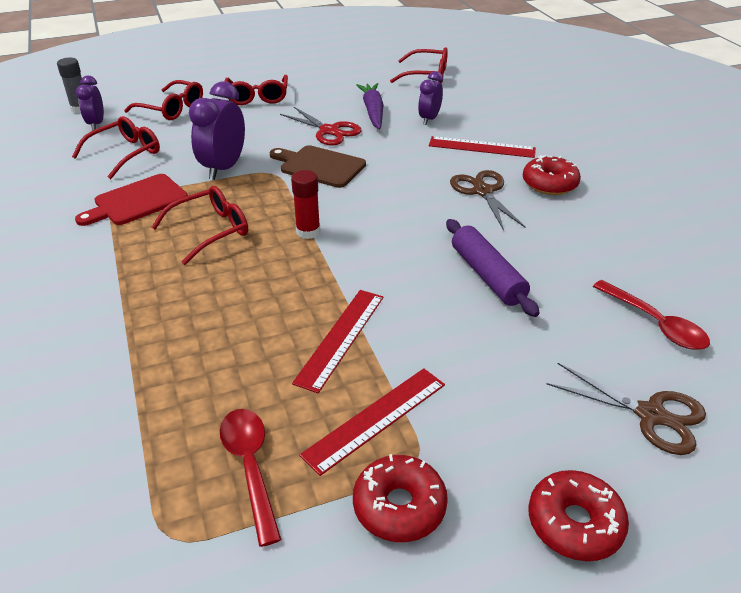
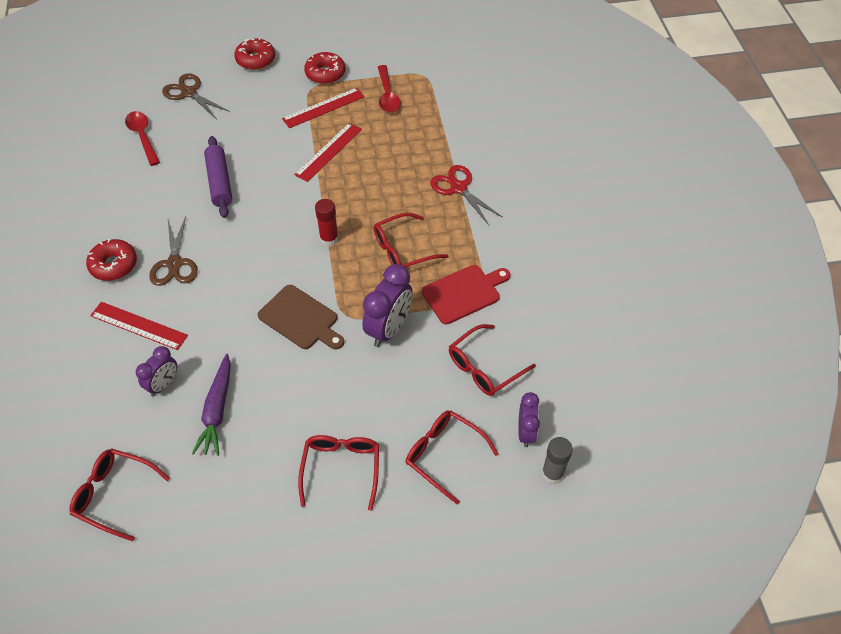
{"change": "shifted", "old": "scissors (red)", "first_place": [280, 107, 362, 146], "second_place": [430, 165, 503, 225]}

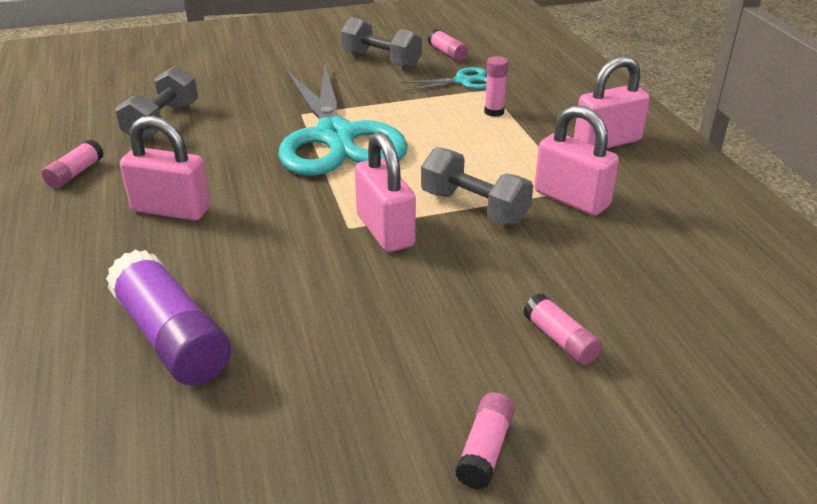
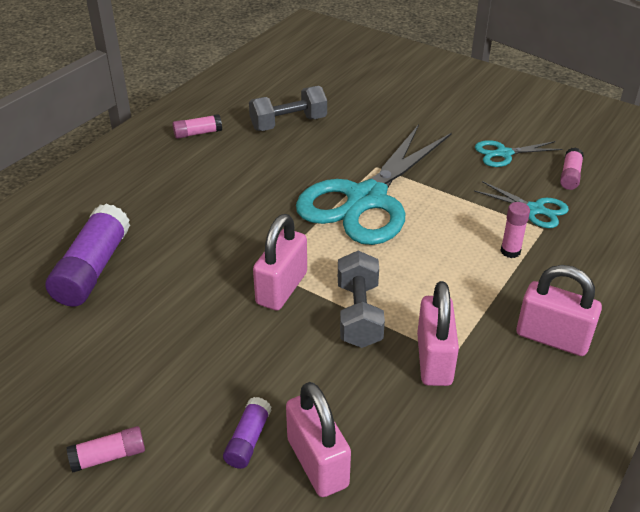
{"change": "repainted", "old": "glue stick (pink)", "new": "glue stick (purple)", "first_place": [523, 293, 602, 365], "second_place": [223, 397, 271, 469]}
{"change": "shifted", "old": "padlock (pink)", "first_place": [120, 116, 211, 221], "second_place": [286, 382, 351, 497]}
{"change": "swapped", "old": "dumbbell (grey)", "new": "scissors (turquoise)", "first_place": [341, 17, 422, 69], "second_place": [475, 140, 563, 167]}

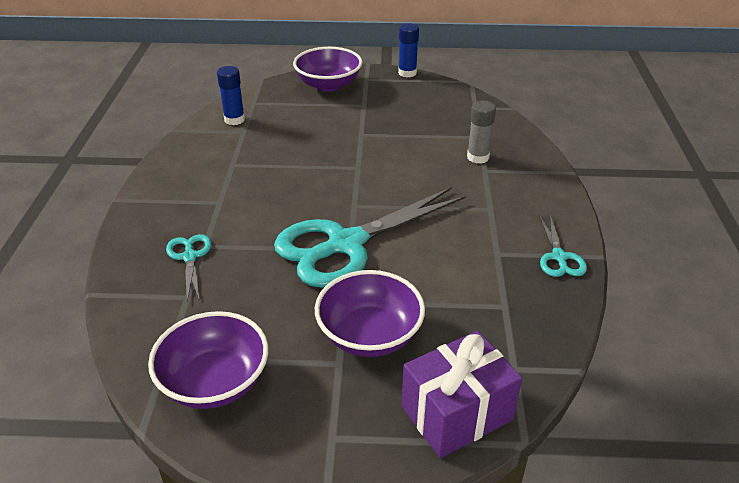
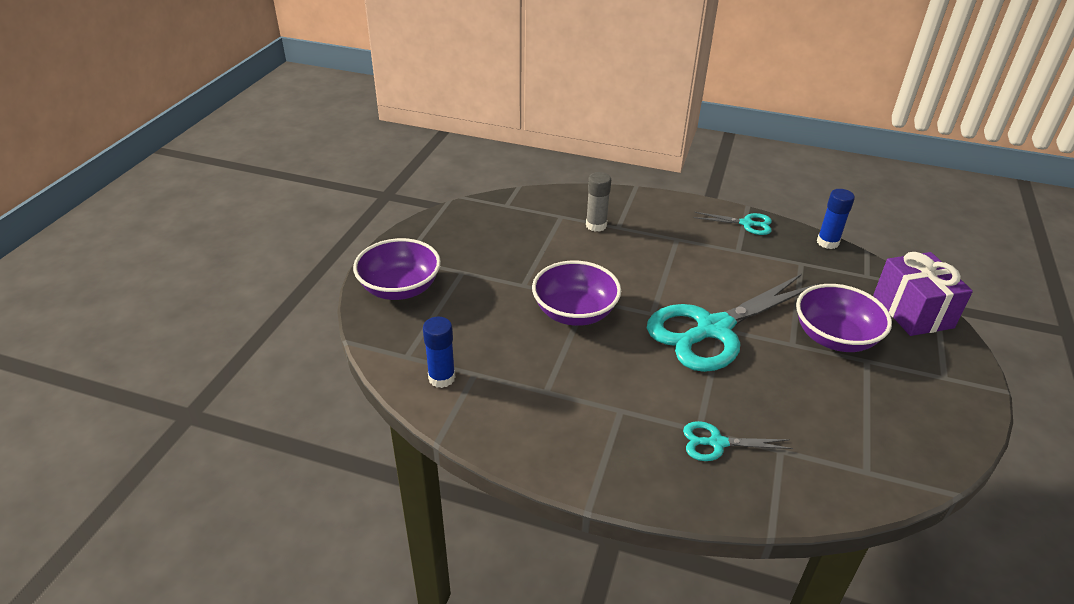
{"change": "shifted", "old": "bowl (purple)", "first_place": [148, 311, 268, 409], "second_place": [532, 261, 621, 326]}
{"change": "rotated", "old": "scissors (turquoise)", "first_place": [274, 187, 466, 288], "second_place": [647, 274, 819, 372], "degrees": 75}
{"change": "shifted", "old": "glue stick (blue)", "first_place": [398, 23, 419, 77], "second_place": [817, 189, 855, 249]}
┄┄┄┄┄┄
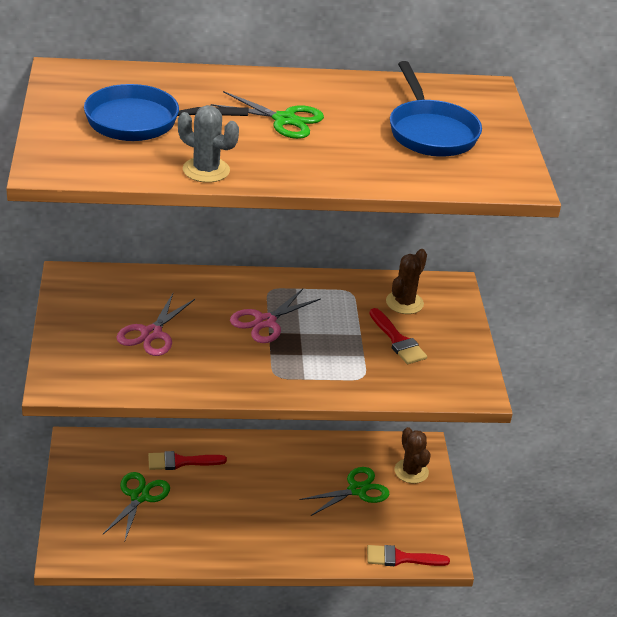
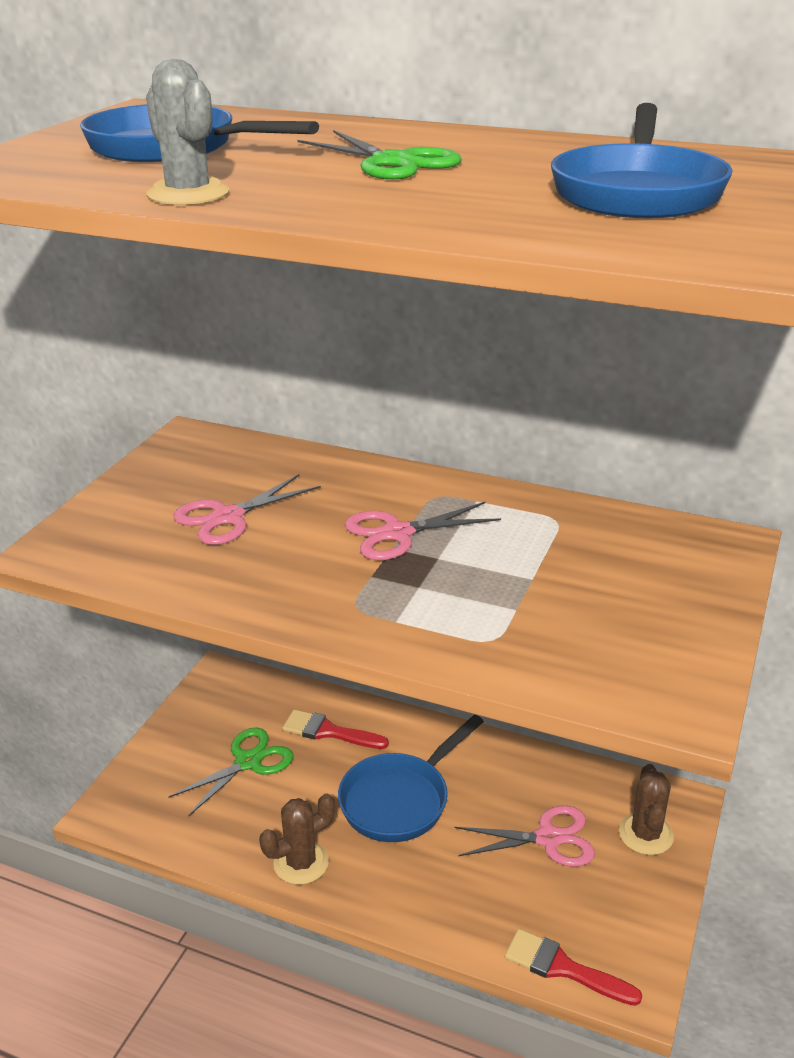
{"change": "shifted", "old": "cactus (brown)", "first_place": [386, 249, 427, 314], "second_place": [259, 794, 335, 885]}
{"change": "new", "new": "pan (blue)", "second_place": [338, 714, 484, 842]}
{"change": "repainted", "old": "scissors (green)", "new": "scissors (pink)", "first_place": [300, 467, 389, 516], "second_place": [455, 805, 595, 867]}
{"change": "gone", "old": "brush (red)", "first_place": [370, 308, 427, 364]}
┄┄┄┄┄┄
→ **WHAT NEEDS TO BE DONE**
Your answer must consist of every line in the listing that contains "purple".

→ **RESPONSE AREA**
{"change": "repainted", "old": "glue stick (pink)", "new": "glue stick (purple)", "first_place": [523, 293, 602, 365], "second_place": [223, 397, 271, 469]}
{"change": "shifted", "old": "bowl (purple)", "first_place": [148, 311, 268, 409], "second_place": [532, 261, 621, 326]}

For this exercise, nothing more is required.